▸ **REQUIREMENT**
Quote the data below in full, please, without altering anything.

══════

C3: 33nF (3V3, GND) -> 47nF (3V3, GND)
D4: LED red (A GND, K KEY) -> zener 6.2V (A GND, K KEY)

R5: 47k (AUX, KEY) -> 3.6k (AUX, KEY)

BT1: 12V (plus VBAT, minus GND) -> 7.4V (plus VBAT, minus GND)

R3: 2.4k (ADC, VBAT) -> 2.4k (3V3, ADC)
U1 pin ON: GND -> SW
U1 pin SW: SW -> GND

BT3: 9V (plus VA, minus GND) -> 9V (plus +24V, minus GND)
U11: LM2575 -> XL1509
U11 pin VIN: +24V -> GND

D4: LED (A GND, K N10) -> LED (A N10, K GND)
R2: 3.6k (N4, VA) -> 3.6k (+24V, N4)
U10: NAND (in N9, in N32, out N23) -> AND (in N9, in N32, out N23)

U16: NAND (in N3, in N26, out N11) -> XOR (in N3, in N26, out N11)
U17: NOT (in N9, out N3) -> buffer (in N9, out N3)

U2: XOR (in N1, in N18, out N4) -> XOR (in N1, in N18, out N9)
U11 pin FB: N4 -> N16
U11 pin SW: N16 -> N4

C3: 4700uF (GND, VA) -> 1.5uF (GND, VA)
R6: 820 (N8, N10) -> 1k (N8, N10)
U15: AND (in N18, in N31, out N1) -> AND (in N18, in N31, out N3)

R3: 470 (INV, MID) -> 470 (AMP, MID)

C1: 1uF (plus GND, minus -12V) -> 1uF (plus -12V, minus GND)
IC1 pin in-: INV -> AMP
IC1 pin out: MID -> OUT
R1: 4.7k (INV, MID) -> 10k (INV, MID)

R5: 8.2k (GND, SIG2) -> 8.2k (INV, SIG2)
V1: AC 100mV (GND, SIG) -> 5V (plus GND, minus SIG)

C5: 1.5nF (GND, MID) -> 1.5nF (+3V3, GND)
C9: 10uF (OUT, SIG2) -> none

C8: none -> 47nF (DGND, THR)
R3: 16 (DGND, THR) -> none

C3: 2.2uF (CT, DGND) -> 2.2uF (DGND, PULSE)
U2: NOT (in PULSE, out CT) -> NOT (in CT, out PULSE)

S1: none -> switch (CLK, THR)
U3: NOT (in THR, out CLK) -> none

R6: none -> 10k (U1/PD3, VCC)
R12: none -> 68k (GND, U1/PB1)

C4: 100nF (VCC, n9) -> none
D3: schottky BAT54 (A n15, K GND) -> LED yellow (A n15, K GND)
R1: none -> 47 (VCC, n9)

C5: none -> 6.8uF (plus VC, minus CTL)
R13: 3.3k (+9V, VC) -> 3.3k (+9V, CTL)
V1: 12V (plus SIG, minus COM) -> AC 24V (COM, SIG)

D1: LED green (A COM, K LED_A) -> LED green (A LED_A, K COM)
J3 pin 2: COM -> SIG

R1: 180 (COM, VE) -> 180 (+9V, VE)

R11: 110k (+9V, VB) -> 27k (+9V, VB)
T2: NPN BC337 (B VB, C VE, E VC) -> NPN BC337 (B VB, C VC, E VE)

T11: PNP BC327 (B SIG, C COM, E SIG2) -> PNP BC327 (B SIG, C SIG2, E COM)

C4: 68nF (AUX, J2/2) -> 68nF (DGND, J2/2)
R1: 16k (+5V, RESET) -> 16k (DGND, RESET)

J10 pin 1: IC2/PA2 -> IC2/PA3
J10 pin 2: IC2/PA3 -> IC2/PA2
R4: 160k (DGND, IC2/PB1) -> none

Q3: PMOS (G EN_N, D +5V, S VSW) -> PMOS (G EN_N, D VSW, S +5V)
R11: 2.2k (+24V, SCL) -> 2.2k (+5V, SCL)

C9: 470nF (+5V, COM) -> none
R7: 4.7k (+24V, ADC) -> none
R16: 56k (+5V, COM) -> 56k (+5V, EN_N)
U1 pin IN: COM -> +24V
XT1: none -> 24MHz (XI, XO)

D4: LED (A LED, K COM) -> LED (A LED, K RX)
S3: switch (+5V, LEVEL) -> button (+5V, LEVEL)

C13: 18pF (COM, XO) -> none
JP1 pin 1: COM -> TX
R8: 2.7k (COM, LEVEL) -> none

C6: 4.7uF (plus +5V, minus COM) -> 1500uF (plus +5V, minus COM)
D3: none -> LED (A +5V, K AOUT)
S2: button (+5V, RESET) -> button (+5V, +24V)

══════

▸ **TASK RESPONSE**
C3: 33nF (3V3, GND) -> 47nF (3V3, GND)
D4: LED red (A GND, K KEY) -> zener 6.2V (A GND, K KEY)

R5: 47k (AUX, KEY) -> 3.6k (AUX, KEY)

BT1: 12V (plus VBAT, minus GND) -> 7.4V (plus VBAT, minus GND)

R3: 2.4k (ADC, VBAT) -> 2.4k (3V3, ADC)
U1 pin ON: GND -> SW
U1 pin SW: SW -> GND

BT3: 9V (plus VA, minus GND) -> 9V (plus +24V, minus GND)
U11: LM2575 -> XL1509
U11 pin VIN: +24V -> GND

D4: LED (A GND, K N10) -> LED (A N10, K GND)
R2: 3.6k (N4, VA) -> 3.6k (+24V, N4)
U10: NAND (in N9, in N32, out N23) -> AND (in N9, in N32, out N23)

U16: NAND (in N3, in N26, out N11) -> XOR (in N3, in N26, out N11)
U17: NOT (in N9, out N3) -> buffer (in N9, out N3)

U2: XOR (in N1, in N18, out N4) -> XOR (in N1, in N18, out N9)
U11 pin FB: N4 -> N16
U11 pin SW: N16 -> N4

C3: 4700uF (GND, VA) -> 1.5uF (GND, VA)
R6: 820 (N8, N10) -> 1k (N8, N10)
U15: AND (in N18, in N31, out N1) -> AND (in N18, in N31, out N3)

R3: 470 (INV, MID) -> 470 (AMP, MID)

C1: 1uF (plus GND, minus -12V) -> 1uF (plus -12V, minus GND)
IC1 pin in-: INV -> AMP
IC1 pin out: MID -> OUT
R1: 4.7k (INV, MID) -> 10k (INV, MID)

R5: 8.2k (GND, SIG2) -> 8.2k (INV, SIG2)
V1: AC 100mV (GND, SIG) -> 5V (plus GND, minus SIG)

C5: 1.5nF (GND, MID) -> 1.5nF (+3V3, GND)
C9: 10uF (OUT, SIG2) -> none

C8: none -> 47nF (DGND, THR)
R3: 16 (DGND, THR) -> none

C3: 2.2uF (CT, DGND) -> 2.2uF (DGND, PULSE)
U2: NOT (in PULSE, out CT) -> NOT (in CT, out PULSE)

S1: none -> switch (CLK, THR)
U3: NOT (in THR, out CLK) -> none

R6: none -> 10k (U1/PD3, VCC)
R12: none -> 68k (GND, U1/PB1)

C4: 100nF (VCC, n9) -> none
D3: schottky BAT54 (A n15, K GND) -> LED yellow (A n15, K GND)
R1: none -> 47 (VCC, n9)

C5: none -> 6.8uF (plus VC, minus CTL)
R13: 3.3k (+9V, VC) -> 3.3k (+9V, CTL)
V1: 12V (plus SIG, minus COM) -> AC 24V (COM, SIG)

D1: LED green (A COM, K LED_A) -> LED green (A LED_A, K COM)
J3 pin 2: COM -> SIG

R1: 180 (COM, VE) -> 180 (+9V, VE)

R11: 110k (+9V, VB) -> 27k (+9V, VB)
T2: NPN BC337 (B VB, C VE, E VC) -> NPN BC337 (B VB, C VC, E VE)

T11: PNP BC327 (B SIG, C COM, E SIG2) -> PNP BC327 (B SIG, C SIG2, E COM)

C4: 68nF (AUX, J2/2) -> 68nF (DGND, J2/2)
R1: 16k (+5V, RESET) -> 16k (DGND, RESET)

J10 pin 1: IC2/PA2 -> IC2/PA3
J10 pin 2: IC2/PA3 -> IC2/PA2
R4: 160k (DGND, IC2/PB1) -> none

Q3: PMOS (G EN_N, D +5V, S VSW) -> PMOS (G EN_N, D VSW, S +5V)
R11: 2.2k (+24V, SCL) -> 2.2k (+5V, SCL)

C9: 470nF (+5V, COM) -> none
R7: 4.7k (+24V, ADC) -> none
R16: 56k (+5V, COM) -> 56k (+5V, EN_N)
U1 pin IN: COM -> +24V
XT1: none -> 24MHz (XI, XO)

D4: LED (A LED, K COM) -> LED (A LED, K RX)
S3: switch (+5V, LEVEL) -> button (+5V, LEVEL)

C13: 18pF (COM, XO) -> none
JP1 pin 1: COM -> TX
R8: 2.7k (COM, LEVEL) -> none

C6: 4.7uF (plus +5V, minus COM) -> 1500uF (plus +5V, minus COM)
D3: none -> LED (A +5V, K AOUT)
S2: button (+5V, RESET) -> button (+5V, +24V)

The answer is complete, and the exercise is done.